Work to be completed:
Copy out the data below. Leave nothing out and alter nothing.

Excerpts from a dataset

------------------------------------

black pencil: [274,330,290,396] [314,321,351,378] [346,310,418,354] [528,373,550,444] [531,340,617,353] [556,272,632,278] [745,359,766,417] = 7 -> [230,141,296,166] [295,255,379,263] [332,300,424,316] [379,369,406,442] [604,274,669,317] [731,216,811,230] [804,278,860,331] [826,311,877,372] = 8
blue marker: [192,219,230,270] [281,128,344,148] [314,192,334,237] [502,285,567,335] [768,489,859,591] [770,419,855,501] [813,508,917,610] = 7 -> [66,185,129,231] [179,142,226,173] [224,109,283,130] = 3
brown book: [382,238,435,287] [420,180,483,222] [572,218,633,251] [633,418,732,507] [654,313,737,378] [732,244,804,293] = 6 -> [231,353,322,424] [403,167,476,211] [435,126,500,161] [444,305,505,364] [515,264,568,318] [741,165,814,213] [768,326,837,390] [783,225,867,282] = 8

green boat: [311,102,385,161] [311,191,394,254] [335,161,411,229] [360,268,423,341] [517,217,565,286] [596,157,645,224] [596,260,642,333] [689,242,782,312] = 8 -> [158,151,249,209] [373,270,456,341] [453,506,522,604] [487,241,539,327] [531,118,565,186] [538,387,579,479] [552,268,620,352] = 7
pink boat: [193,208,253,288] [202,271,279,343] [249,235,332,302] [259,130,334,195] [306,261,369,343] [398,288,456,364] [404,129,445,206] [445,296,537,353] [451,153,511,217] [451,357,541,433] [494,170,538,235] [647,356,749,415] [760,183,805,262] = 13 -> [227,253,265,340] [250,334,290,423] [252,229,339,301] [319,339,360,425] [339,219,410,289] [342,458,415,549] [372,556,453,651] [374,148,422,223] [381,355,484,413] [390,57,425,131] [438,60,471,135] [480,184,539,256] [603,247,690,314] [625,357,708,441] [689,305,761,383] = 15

------------------------------------

The completed task:
black pencil: [274,330,290,396] [314,321,351,378] [346,310,418,354] [528,373,550,444] [531,340,617,353] [556,272,632,278] [745,359,766,417] = 7 -> [230,141,296,166] [295,255,379,263] [332,300,424,316] [379,369,406,442] [604,274,669,317] [731,216,811,230] [804,278,860,331] [826,311,877,372] = 8
blue marker: [192,219,230,270] [281,128,344,148] [314,192,334,237] [502,285,567,335] [768,489,859,591] [770,419,855,501] [813,508,917,610] = 7 -> [66,185,129,231] [179,142,226,173] [224,109,283,130] = 3
brown book: [382,238,435,287] [420,180,483,222] [572,218,633,251] [633,418,732,507] [654,313,737,378] [732,244,804,293] = 6 -> [231,353,322,424] [403,167,476,211] [435,126,500,161] [444,305,505,364] [515,264,568,318] [741,165,814,213] [768,326,837,390] [783,225,867,282] = 8

green boat: [311,102,385,161] [311,191,394,254] [335,161,411,229] [360,268,423,341] [517,217,565,286] [596,157,645,224] [596,260,642,333] [689,242,782,312] = 8 -> [158,151,249,209] [373,270,456,341] [453,506,522,604] [487,241,539,327] [531,118,565,186] [538,387,579,479] [552,268,620,352] = 7
pink boat: [193,208,253,288] [202,271,279,343] [249,235,332,302] [259,130,334,195] [306,261,369,343] [398,288,456,364] [404,129,445,206] [445,296,537,353] [451,153,511,217] [451,357,541,433] [494,170,538,235] [647,356,749,415] [760,183,805,262] = 13 -> [227,253,265,340] [250,334,290,423] [252,229,339,301] [319,339,360,425] [339,219,410,289] [342,458,415,549] [372,556,453,651] [374,148,422,223] [381,355,484,413] [390,57,425,131] [438,60,471,135] [480,184,539,256] [603,247,690,314] [625,357,708,441] [689,305,761,383] = 15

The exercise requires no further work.